**PROBLEM DETAILS**.
Retype, word for word, every line starting at the line with "none -> white bell [258,390,298,438]" and ending with the final line of the entries; skip the pictures.

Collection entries
---

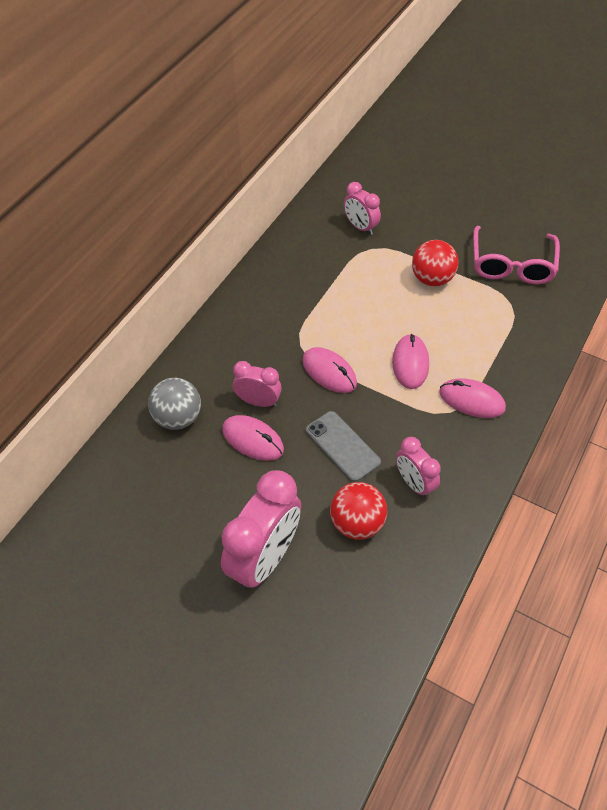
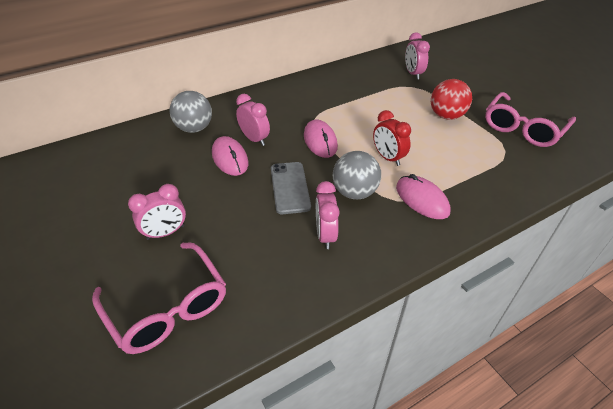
camera: 30 degrees right, 10 degrees down
pink clock [221,470,301,590] -> pink clock [128,184,186,240], size x0.55
red ball [330,482,387,540] -> none
pink mouse [392,334,429,389] -> red clock [373,110,411,166]
none -> pink glasses [92,242,226,354]
none -> grey ball [333,151,381,199]

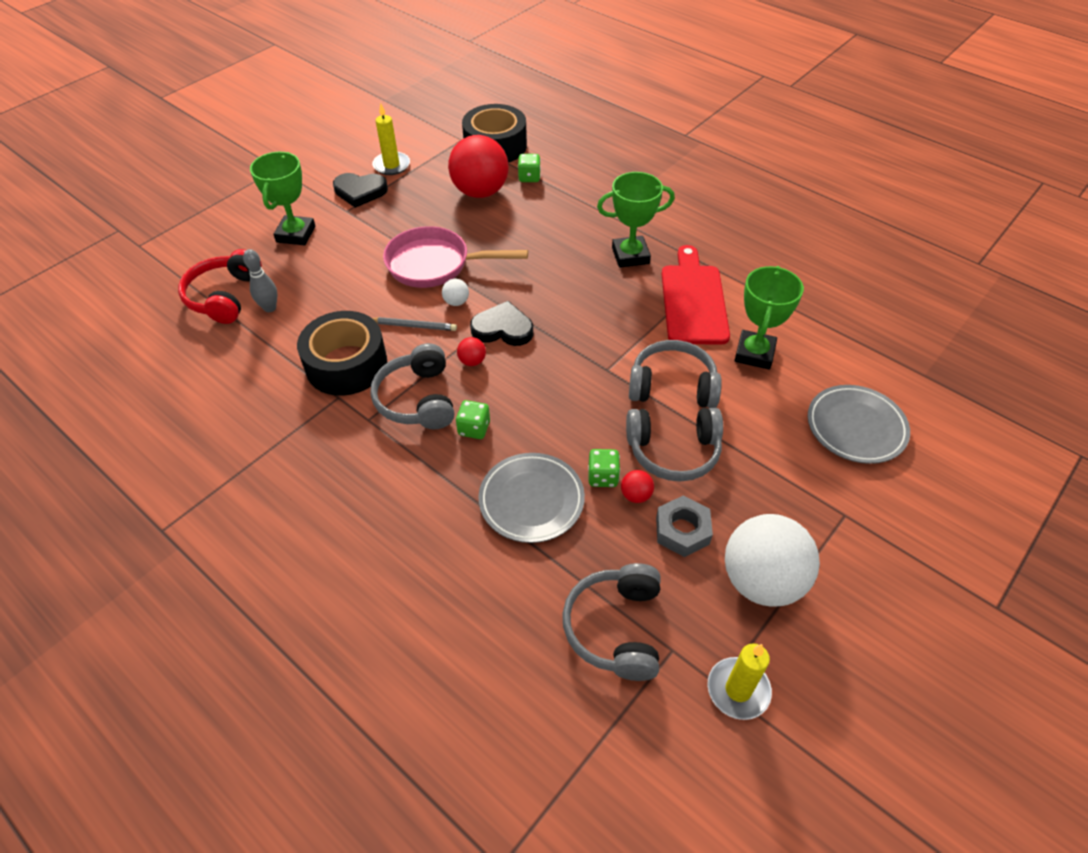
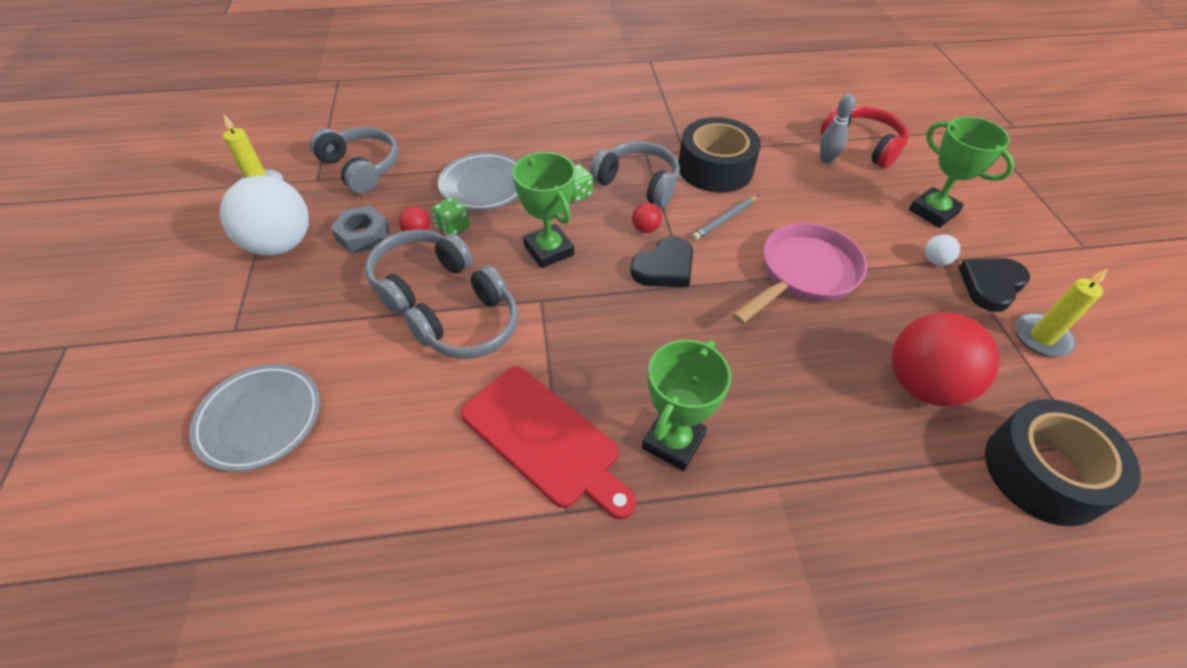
camera: 130 degrees right, 0 degrees up
white ball [442,279,469,306] -> white ball moved to [925,235,960,266]
green dice [518,154,541,182] -> none
green trophy [734,266,804,370] -> green trophy moved to [512,152,576,268]

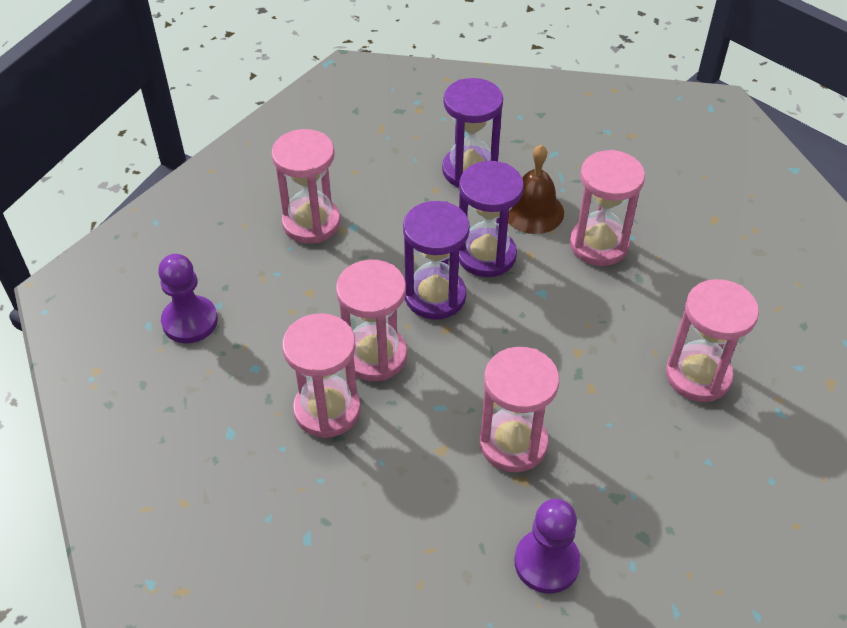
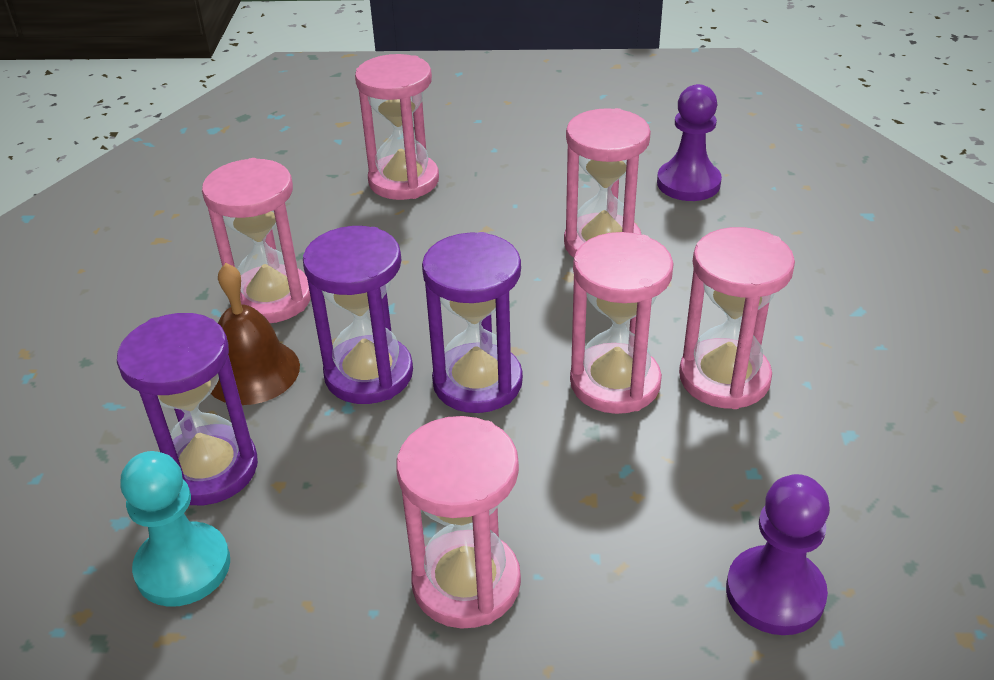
camera: 125 degrees left, 10 degrees down
none -> turquoise pawn [120,451,230,607]

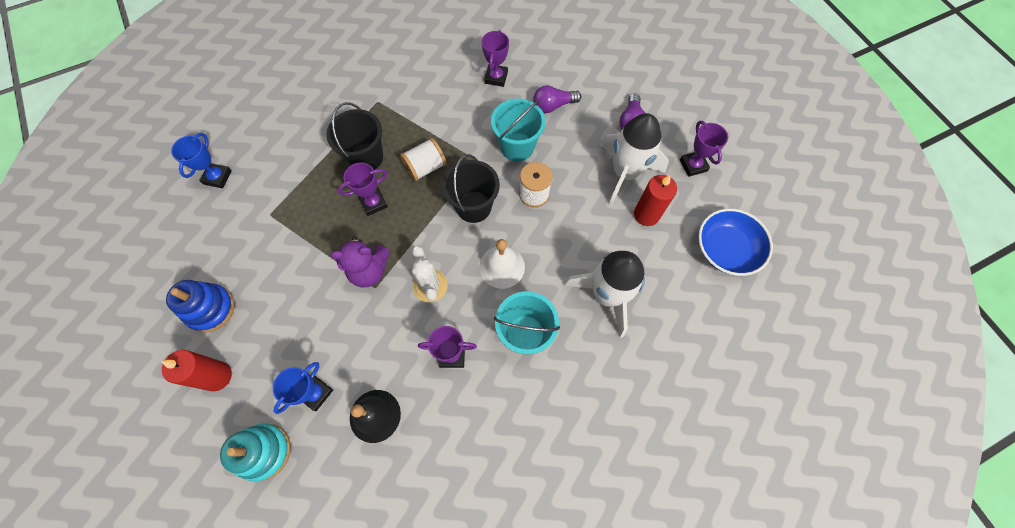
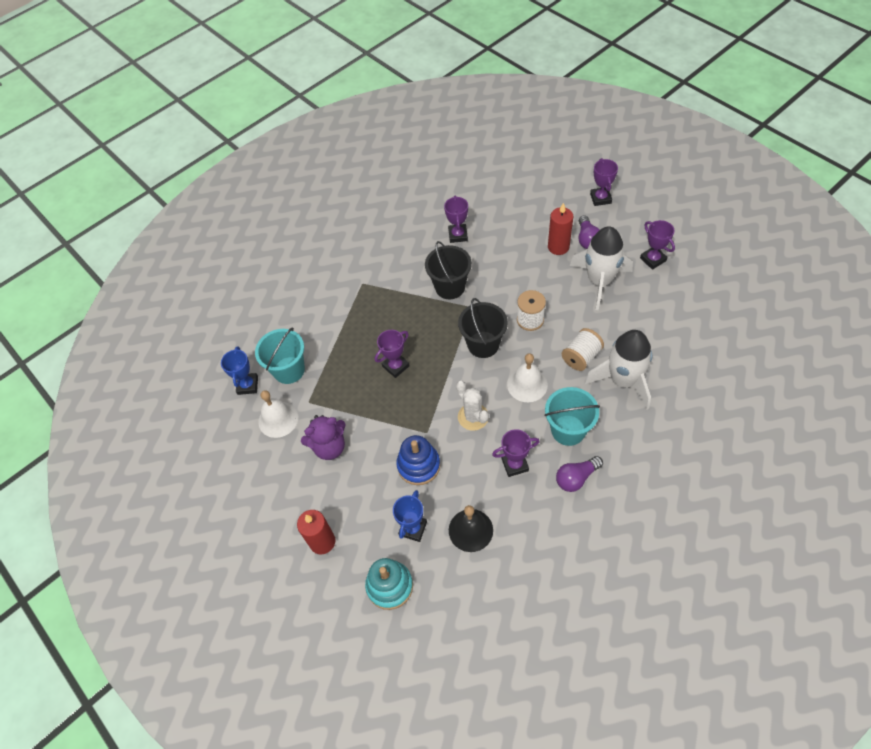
camera: 10 degrees left, 10 degrees down
blue stacking toy [166,280,235,332] -> blue stacking toy moved to [396,435,440,485]
black bucket [326,102,383,170] -> black bucket moved to [425,241,472,299]
purple teddy bear [330,237,390,287] -> purple teddy bear moved to [301,415,346,460]
white spool [400,138,447,182] -> white spool moved to [562,328,604,371]
turquoise bucket [491,99,545,162] -> turquoise bucket moved to [255,327,305,384]
purple light bulb [533,85,581,113] -> purple light bulb moved to [556,456,603,492]
red candle [634,175,677,226] -> red candle moved to [548,203,573,255]
blue bowl [698,209,773,276] -> none
none -> white bell [258,390,298,438]
none -> purple trophy [590,158,618,206]

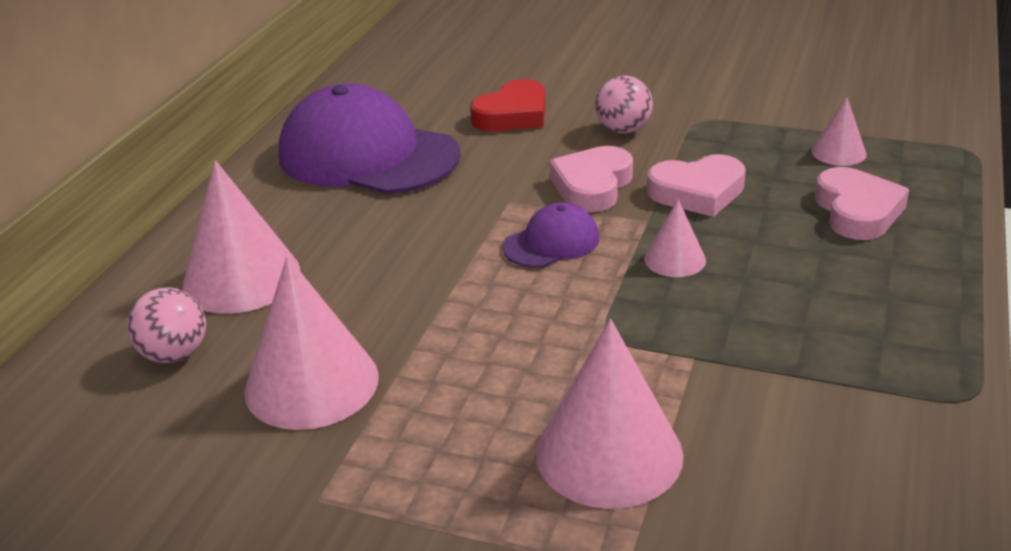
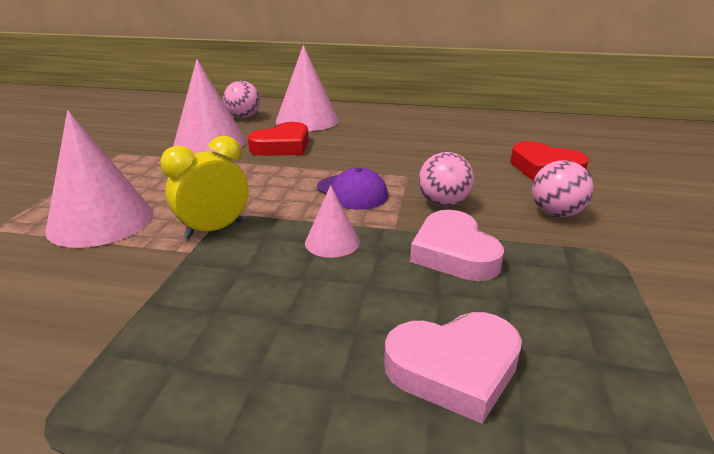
camera: 80 degrees right, 5 degrees down
purple cap [279,84,461,194] -> none
pink heart [549,146,633,213] -> pink ball [418,152,474,207]
pink cone [811,97,867,166] -> none
none -> yellow clock [160,136,249,239]
none -> red heart [248,122,309,156]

---

**EXERCISE ANSWER**.
none -> white bell [258,390,298,438]
none -> purple trophy [590,158,618,206]

camera: 80 degrees right, 5 degrees down
purple cap [279,84,461,194] -> none
pink heart [549,146,633,213] -> pink ball [418,152,474,207]
pink cone [811,97,867,166] -> none
none -> yellow clock [160,136,249,239]
none -> red heart [248,122,309,156]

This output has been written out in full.